* What needs to be done *
Search the listing for "toothbrush" and copy every line where it appears.

::::::::::

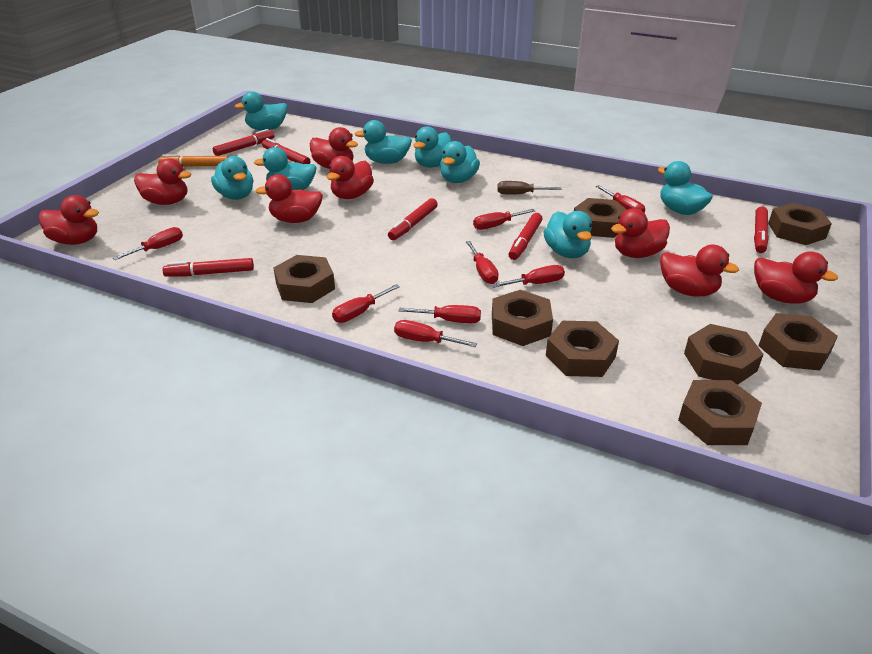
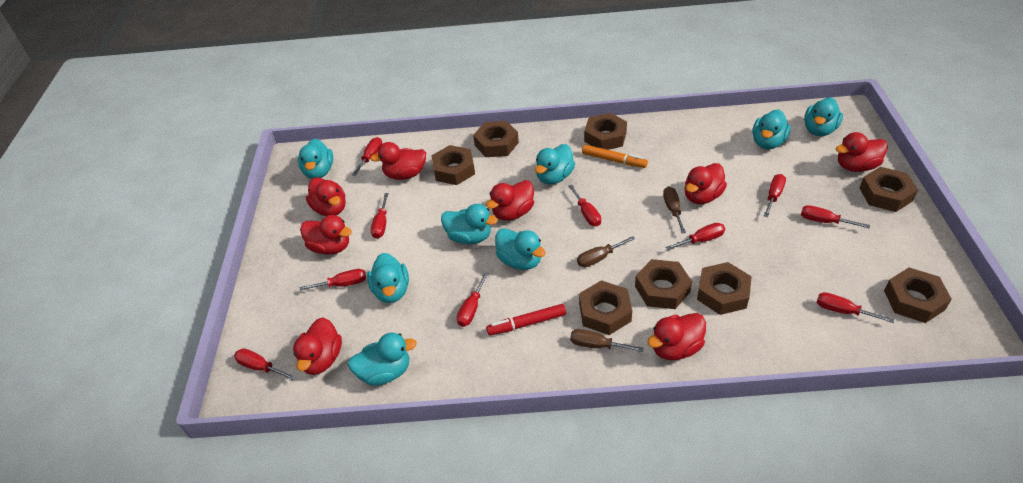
brown screwdriver: [497,181,561,195] = 1 -> [570,329,643,352] [577,236,635,267] [663,187,686,233] = 3
red marker: [163,258,254,277] [213,129,274,156] [262,138,310,164] [388,198,438,240] [509,213,542,260] [754,207,769,253] = 6 -> [486,304,566,335] = 1
red screwdriver: [113,227,183,260] [332,284,400,323] [394,320,477,347] [399,305,481,323] [466,241,499,284] [473,209,535,230] [492,265,565,288] [596,185,645,213] = 8 -> [234,348,295,380] [300,269,366,291] [352,137,382,176] [371,193,389,239] [457,272,489,327] [568,185,601,226] [666,223,725,250] [764,174,786,217] [801,205,870,228] [817,292,894,323] = 10

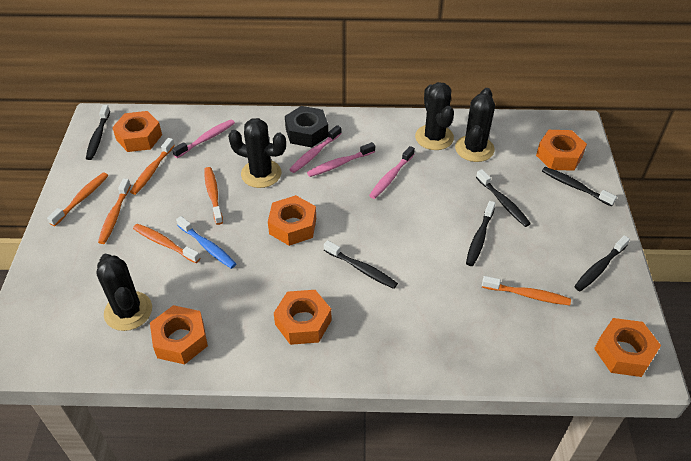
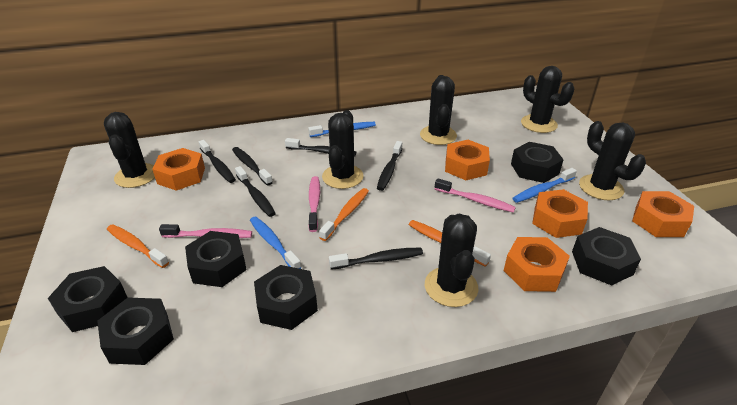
black cactus: [96,254,152,331] [228,118,286,188] [415,82,454,150] [455,88,495,162] = 4 -> [104,112,155,188] [322,110,364,189] [420,75,457,145] [425,214,478,307] [521,66,574,133] [579,121,646,200] = 6
black nut: [285,106,328,147] = 1 -> [48,266,128,332] [97,298,174,365] [185,231,247,287] [254,265,318,330] [511,142,564,183] [572,227,641,285] = 6
blue toothbrush: [176,216,236,269] = 1 -> [250,217,302,269] [308,122,376,137] [513,168,577,203] = 3
orange nut: [112,111,162,152] [150,305,208,365] [268,195,316,246] [274,290,332,345] [536,130,587,171] [594,318,661,377] = 6 -> [152,148,205,191] [445,140,490,180] [504,237,570,292] [532,189,588,238] [632,191,694,237] = 5
orange toothbrush: [47,172,108,226] [98,178,131,244] [130,138,175,195] [133,224,200,263] [204,167,223,225] [482,276,571,305] = 6 -> [107,224,169,268] [319,188,369,241] [409,220,491,267] = 3
pink toothbrush: [172,119,235,158] [289,125,342,173] [307,142,375,177] [369,146,415,199] = 4 -> [159,224,252,238] [308,176,320,232] [435,178,516,213] = 3

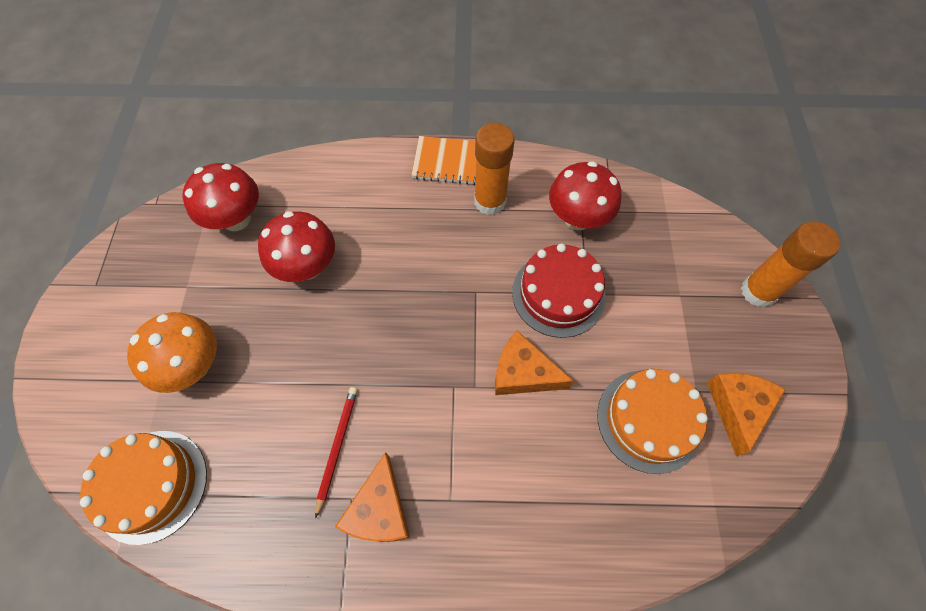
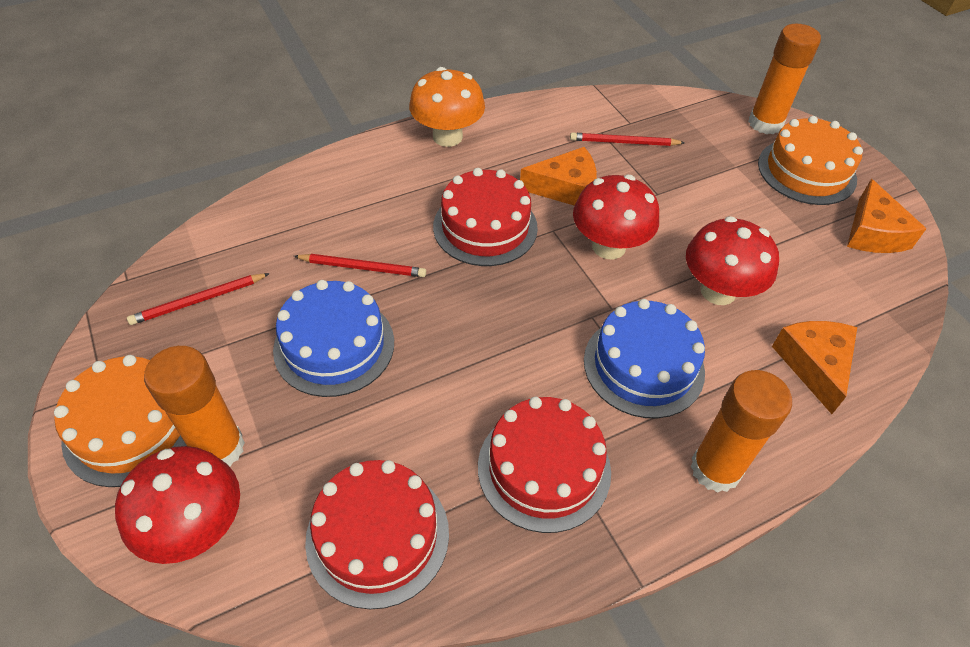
blue cake: none = 0 -> [273,280,394,397] [584,299,705,418] = 2
orange glue stick: [474,123,515,215] [741,221,841,307] = 2 -> [144,346,245,467] [690,370,792,493] [748,24,821,134] = 3
orange notebook: [411,136,476,185] = 1 -> none = 0
red cake: [512,244,606,338] = 1 -> [305,460,449,609] [433,168,538,266] [478,397,611,533] = 3
red pencil: [315,387,358,519] = 1 -> [127,273,270,325] [294,254,426,277] [570,133,685,146] = 3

::::::::::

* Written solution *
blue toothbrush: [176,216,236,269] = 1 -> [250,217,302,269] [308,122,376,137] [513,168,577,203] = 3
orange toothbrush: [47,172,108,226] [98,178,131,244] [130,138,175,195] [133,224,200,263] [204,167,223,225] [482,276,571,305] = 6 -> [107,224,169,268] [319,188,369,241] [409,220,491,267] = 3
pink toothbrush: [172,119,235,158] [289,125,342,173] [307,142,375,177] [369,146,415,199] = 4 -> [159,224,252,238] [308,176,320,232] [435,178,516,213] = 3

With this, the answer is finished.